In the records that follow, the lines from the one containing "none -> green 1x1 cone [209,205,276,314]" to the one containing "grey 1x1 brick", inclusive, are to be given again exactly.

▶ **Records for this exercise**:
----

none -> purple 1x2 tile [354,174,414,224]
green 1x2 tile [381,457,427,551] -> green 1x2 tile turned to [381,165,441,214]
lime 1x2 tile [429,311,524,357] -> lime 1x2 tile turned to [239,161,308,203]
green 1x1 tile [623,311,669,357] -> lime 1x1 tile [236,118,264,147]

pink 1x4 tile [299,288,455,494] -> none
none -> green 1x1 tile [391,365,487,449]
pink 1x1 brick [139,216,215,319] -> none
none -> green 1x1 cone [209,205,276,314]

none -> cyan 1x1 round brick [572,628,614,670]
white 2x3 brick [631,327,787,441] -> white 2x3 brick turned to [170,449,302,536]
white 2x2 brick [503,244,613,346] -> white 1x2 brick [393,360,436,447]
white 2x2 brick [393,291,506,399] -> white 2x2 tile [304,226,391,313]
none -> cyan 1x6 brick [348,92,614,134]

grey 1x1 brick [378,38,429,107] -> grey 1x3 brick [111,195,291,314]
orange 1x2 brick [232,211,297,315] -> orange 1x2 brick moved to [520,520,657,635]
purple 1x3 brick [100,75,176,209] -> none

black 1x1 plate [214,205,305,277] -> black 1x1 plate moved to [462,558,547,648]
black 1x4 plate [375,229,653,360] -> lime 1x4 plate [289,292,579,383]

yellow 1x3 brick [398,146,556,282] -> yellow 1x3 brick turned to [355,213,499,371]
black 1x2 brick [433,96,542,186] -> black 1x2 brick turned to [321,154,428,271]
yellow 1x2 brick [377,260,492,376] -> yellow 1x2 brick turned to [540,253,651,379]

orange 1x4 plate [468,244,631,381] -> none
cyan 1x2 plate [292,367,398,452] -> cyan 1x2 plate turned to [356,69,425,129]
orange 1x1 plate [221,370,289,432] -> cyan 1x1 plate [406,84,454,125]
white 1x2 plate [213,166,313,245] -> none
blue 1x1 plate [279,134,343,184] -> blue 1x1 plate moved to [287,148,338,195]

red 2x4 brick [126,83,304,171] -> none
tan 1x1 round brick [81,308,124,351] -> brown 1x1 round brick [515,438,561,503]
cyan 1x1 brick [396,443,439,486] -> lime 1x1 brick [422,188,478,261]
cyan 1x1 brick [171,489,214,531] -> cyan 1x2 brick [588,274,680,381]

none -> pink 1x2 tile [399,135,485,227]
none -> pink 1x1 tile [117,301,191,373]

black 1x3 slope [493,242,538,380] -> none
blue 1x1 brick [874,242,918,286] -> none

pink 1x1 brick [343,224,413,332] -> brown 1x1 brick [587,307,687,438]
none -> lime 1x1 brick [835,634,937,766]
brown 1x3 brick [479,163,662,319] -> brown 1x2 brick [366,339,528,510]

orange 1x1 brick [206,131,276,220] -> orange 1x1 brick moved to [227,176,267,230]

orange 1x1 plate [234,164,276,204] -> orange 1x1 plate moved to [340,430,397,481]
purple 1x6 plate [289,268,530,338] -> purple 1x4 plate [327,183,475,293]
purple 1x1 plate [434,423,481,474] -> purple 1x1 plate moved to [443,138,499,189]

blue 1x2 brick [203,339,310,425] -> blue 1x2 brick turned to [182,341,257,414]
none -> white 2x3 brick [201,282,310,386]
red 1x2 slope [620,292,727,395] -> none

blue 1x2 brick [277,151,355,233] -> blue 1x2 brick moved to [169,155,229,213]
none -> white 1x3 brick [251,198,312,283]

----

▶ **Written answer**:
none -> green 1x1 cone [209,205,276,314]

none -> cyan 1x1 round brick [572,628,614,670]
white 2x3 brick [631,327,787,441] -> white 2x3 brick turned to [170,449,302,536]
white 2x2 brick [503,244,613,346] -> white 1x2 brick [393,360,436,447]
white 2x2 brick [393,291,506,399] -> white 2x2 tile [304,226,391,313]
none -> cyan 1x6 brick [348,92,614,134]

grey 1x1 brick [378,38,429,107] -> grey 1x3 brick [111,195,291,314]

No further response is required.